**RECORD SET:**
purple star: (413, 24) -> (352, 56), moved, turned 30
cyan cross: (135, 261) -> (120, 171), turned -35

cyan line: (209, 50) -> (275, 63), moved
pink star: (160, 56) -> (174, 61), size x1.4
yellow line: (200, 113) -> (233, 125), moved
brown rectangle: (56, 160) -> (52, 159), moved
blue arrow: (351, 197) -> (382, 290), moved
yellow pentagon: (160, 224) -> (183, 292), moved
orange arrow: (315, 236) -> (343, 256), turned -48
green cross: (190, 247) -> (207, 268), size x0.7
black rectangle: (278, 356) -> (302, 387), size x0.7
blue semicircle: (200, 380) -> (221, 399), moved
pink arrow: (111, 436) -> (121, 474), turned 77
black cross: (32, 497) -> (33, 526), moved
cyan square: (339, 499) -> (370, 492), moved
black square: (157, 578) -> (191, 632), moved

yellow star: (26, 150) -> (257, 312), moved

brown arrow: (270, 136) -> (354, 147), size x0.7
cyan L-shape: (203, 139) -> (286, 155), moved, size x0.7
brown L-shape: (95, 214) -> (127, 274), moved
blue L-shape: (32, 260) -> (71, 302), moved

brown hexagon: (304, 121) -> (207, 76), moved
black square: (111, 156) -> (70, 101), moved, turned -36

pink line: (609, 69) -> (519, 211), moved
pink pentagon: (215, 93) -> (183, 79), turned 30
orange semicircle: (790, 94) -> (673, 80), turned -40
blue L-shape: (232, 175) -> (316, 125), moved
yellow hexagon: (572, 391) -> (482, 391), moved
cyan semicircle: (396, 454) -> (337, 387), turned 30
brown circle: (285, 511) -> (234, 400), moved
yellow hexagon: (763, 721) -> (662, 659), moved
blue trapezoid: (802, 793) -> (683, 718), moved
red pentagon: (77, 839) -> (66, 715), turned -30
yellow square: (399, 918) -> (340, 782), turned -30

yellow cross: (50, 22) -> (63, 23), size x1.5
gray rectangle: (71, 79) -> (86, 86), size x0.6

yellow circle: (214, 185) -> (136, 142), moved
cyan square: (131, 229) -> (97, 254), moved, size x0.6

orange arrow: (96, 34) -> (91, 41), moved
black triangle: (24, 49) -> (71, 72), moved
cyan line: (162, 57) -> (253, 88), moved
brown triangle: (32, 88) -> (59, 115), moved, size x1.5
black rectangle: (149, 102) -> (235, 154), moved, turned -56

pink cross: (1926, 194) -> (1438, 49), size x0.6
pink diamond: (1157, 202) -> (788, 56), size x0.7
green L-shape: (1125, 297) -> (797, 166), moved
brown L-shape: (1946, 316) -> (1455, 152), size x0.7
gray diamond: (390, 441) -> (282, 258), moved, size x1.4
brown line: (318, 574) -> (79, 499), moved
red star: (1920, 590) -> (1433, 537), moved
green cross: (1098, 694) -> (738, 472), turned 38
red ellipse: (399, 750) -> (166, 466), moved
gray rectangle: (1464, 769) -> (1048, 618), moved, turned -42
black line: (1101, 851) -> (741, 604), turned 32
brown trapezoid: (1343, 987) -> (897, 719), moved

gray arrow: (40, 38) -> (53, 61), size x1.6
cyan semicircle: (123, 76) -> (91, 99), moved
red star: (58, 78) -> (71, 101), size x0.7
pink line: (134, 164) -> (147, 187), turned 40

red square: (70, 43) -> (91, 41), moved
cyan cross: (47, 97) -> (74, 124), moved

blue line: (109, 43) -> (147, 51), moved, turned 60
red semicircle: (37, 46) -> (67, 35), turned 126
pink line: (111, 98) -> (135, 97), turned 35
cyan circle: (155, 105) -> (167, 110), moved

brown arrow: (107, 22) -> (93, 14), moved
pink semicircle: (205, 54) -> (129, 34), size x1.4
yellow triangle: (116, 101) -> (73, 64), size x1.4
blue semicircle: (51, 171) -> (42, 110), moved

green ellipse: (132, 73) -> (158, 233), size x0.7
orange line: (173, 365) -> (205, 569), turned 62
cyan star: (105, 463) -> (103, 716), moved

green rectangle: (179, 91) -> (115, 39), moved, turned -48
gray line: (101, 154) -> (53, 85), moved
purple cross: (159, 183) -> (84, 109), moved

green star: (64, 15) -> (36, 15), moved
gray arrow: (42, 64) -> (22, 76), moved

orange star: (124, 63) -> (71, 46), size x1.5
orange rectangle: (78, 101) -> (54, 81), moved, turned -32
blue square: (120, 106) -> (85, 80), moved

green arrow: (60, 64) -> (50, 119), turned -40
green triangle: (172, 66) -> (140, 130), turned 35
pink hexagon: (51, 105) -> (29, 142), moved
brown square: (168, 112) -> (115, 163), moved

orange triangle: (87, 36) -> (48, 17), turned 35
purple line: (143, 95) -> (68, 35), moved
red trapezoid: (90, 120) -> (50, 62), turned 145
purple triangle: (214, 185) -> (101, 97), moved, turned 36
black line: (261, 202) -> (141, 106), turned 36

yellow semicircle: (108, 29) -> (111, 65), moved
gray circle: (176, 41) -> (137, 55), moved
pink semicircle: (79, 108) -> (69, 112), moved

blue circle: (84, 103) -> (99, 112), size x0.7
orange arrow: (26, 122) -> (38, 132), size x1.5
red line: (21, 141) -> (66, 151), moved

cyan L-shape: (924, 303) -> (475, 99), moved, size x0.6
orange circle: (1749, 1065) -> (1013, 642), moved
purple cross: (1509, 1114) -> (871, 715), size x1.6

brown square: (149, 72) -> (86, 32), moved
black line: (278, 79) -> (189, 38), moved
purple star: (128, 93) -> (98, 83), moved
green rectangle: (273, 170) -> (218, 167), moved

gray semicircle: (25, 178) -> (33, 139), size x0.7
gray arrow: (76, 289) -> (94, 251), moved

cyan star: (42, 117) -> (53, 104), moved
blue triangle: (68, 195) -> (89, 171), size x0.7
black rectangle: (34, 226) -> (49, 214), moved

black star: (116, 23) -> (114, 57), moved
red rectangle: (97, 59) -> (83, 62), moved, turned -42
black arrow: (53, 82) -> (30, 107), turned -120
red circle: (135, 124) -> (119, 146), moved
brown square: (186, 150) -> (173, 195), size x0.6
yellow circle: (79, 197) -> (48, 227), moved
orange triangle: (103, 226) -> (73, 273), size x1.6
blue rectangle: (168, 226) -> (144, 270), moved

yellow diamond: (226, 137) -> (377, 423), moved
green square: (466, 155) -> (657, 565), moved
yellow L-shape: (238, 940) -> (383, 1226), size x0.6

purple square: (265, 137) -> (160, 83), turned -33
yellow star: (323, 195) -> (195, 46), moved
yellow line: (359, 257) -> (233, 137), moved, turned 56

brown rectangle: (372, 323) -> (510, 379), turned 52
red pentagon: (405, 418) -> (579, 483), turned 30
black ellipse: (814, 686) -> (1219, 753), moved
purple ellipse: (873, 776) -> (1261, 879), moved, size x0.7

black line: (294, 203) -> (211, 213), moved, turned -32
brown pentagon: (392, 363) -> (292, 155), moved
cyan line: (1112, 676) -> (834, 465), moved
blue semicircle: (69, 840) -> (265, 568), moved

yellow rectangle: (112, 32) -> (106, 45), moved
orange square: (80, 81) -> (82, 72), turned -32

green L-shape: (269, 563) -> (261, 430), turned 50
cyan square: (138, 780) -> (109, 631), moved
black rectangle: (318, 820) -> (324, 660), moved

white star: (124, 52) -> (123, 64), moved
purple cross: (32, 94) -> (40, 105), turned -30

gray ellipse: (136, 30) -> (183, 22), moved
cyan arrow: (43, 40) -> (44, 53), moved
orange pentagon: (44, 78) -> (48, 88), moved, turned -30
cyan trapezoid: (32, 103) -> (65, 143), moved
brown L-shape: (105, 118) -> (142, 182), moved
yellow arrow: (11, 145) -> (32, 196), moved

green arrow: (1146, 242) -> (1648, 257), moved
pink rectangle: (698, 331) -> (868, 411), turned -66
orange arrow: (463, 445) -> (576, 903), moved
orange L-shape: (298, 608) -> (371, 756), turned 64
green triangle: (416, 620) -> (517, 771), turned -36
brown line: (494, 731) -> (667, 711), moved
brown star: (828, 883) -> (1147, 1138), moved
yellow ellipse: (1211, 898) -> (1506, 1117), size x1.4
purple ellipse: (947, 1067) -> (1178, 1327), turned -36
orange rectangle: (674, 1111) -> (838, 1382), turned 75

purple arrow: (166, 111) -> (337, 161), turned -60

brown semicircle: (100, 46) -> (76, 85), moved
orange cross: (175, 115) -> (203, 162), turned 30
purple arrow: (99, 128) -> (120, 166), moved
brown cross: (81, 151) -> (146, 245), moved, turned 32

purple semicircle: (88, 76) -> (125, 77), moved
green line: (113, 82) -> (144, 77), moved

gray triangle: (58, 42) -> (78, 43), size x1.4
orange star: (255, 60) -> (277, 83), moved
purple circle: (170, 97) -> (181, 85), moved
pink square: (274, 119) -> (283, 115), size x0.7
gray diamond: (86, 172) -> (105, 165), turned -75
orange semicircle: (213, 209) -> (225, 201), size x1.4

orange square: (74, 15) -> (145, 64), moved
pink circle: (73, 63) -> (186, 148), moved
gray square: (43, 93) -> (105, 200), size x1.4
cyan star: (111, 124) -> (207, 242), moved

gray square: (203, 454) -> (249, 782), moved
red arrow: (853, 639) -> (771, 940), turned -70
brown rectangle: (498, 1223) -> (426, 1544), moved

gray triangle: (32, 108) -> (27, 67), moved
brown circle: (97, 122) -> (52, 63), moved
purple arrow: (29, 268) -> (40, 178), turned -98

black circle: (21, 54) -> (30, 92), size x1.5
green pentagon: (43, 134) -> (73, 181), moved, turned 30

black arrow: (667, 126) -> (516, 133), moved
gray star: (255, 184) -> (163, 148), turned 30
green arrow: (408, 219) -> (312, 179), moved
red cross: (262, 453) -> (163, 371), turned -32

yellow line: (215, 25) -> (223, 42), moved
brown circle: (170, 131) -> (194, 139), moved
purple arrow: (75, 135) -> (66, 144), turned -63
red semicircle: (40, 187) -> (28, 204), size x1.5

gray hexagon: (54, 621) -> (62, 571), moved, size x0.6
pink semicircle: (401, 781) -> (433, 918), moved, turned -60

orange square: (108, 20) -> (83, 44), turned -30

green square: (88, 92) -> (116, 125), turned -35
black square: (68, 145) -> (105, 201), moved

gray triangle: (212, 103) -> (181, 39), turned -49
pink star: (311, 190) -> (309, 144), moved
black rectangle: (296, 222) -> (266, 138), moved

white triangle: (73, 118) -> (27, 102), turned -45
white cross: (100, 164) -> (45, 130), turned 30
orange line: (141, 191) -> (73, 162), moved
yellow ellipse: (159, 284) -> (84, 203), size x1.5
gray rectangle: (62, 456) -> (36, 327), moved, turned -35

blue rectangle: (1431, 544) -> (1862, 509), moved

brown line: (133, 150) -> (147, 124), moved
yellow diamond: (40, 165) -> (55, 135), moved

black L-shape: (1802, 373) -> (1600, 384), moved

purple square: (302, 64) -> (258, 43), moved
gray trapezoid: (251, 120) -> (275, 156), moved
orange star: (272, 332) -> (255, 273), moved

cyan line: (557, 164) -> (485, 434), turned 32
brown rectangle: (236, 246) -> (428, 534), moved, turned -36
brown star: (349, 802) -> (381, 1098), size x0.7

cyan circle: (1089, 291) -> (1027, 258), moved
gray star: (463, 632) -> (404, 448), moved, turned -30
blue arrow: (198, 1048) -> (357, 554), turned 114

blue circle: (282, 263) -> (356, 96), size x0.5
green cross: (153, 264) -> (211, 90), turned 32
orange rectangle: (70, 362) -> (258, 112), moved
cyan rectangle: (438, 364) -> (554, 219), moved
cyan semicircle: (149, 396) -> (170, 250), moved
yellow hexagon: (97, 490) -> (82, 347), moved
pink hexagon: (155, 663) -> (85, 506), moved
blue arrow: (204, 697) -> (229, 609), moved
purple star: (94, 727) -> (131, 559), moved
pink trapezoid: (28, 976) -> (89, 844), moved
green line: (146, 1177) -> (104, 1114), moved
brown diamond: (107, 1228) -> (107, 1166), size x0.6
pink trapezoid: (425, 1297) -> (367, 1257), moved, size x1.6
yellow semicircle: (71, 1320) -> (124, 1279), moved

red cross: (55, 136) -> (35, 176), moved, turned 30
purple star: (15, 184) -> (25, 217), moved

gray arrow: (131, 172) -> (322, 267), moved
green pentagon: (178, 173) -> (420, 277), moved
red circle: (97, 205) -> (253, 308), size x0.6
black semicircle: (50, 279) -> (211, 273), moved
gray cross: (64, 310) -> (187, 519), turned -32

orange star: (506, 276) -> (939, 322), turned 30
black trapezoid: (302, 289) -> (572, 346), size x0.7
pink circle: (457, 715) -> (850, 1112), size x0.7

**AIM OF THE EXERCISE:** Starting at the line with "yellow cross: (50, 22) -> (63, 23), size x1.5" and ending at the line with "black rectangle: (149, 102)", print each line of the listing above exactly, with no other lines.

**WRITTEN SOLUTION:**
yellow cross: (50, 22) -> (63, 23), size x1.5
gray rectangle: (71, 79) -> (86, 86), size x0.6

yellow circle: (214, 185) -> (136, 142), moved
cyan square: (131, 229) -> (97, 254), moved, size x0.6

orange arrow: (96, 34) -> (91, 41), moved
black triangle: (24, 49) -> (71, 72), moved
cyan line: (162, 57) -> (253, 88), moved
brown triangle: (32, 88) -> (59, 115), moved, size x1.5
black rectangle: (149, 102) -> (235, 154), moved, turned -56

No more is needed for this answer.